**DATA PROVIDED**
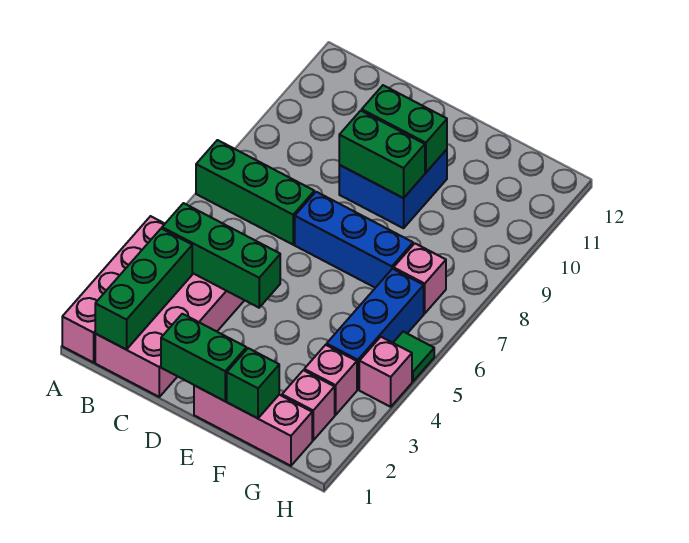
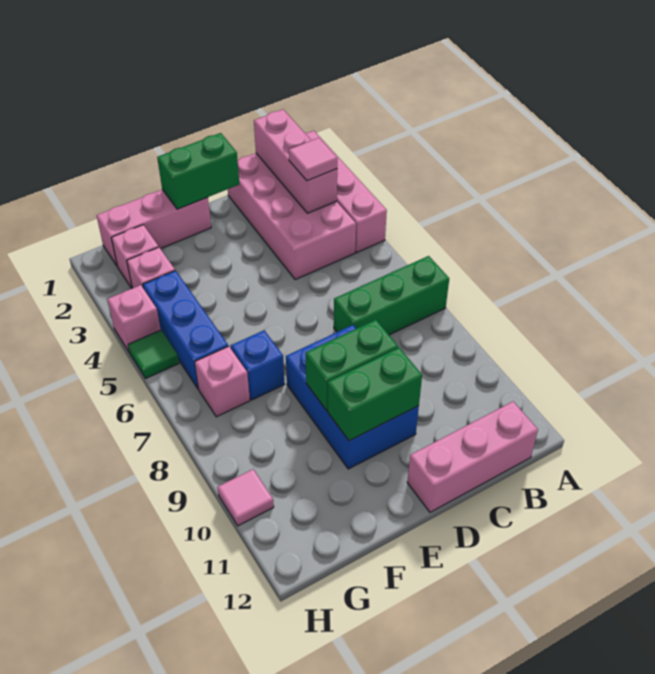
green brick B1:B3 level 2 -> pink brick B1:B3 level 2
none -> pink tile B3 level 3
green brick B4:D4 level 2 -> none
none -> pink brick B12:D12 level 1
blue brick D7:F7 level 1 -> blue brick F7 level 1
blue brick D9:E10 level 1 -> blue brick D8:E10 level 1
green brick F1 level 2 -> none
none -> pink tile H10 level 1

**DIRECTIONS FOR THIS TASK**
Set down no line except those from the one with "blue brick D7:F7" to the last line of the data, inclusive, each exactly as written.

**TASK RESULT**
blue brick D7:F7 level 1 -> blue brick F7 level 1
blue brick D9:E10 level 1 -> blue brick D8:E10 level 1
green brick F1 level 2 -> none
none -> pink tile H10 level 1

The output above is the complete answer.